## Requirement:
Which lines make up the answer? Those from the line with "delete | domino/brown" through the end of the data; reproduce them exactly.

╭─ Data supplied

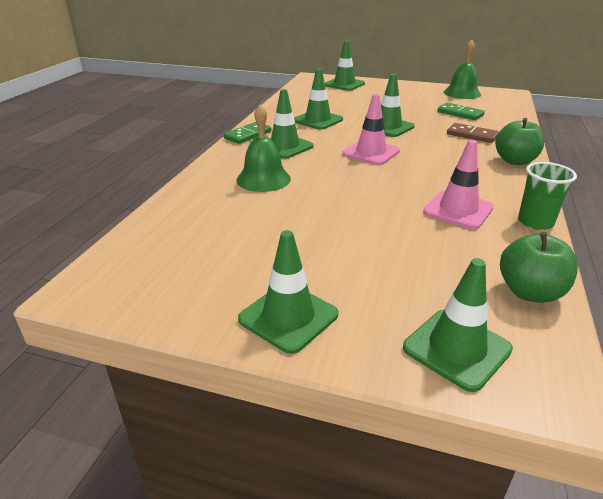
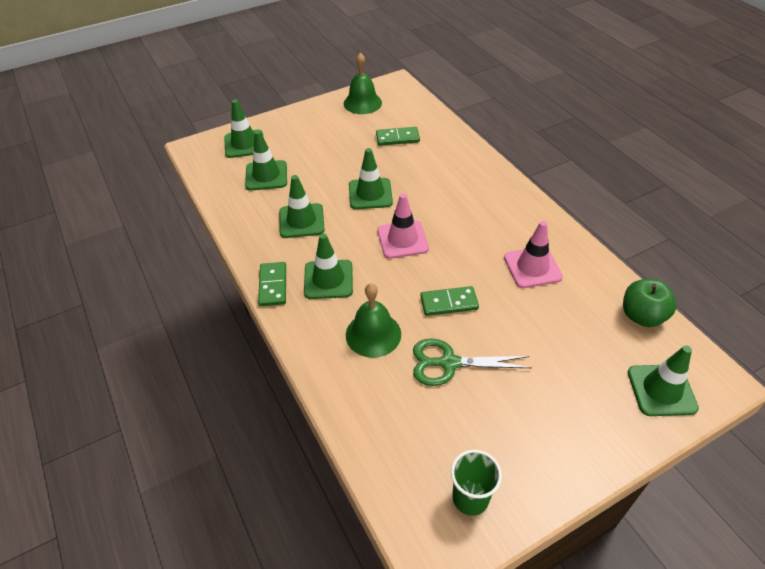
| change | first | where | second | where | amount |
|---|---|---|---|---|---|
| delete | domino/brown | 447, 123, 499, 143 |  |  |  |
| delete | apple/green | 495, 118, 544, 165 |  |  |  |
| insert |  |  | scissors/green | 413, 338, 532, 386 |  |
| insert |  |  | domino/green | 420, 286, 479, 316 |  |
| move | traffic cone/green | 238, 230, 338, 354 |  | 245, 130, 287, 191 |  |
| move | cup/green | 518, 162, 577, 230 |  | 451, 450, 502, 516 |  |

╰─

## Final answer:
| delete | domino/brown | 447, 123, 499, 143 |  |  |  |
| delete | apple/green | 495, 118, 544, 165 |  |  |  |
| insert |  |  | scissors/green | 413, 338, 532, 386 |  |
| insert |  |  | domino/green | 420, 286, 479, 316 |  |
| move | traffic cone/green | 238, 230, 338, 354 |  | 245, 130, 287, 191 |  |
| move | cup/green | 518, 162, 577, 230 |  | 451, 450, 502, 516 |  |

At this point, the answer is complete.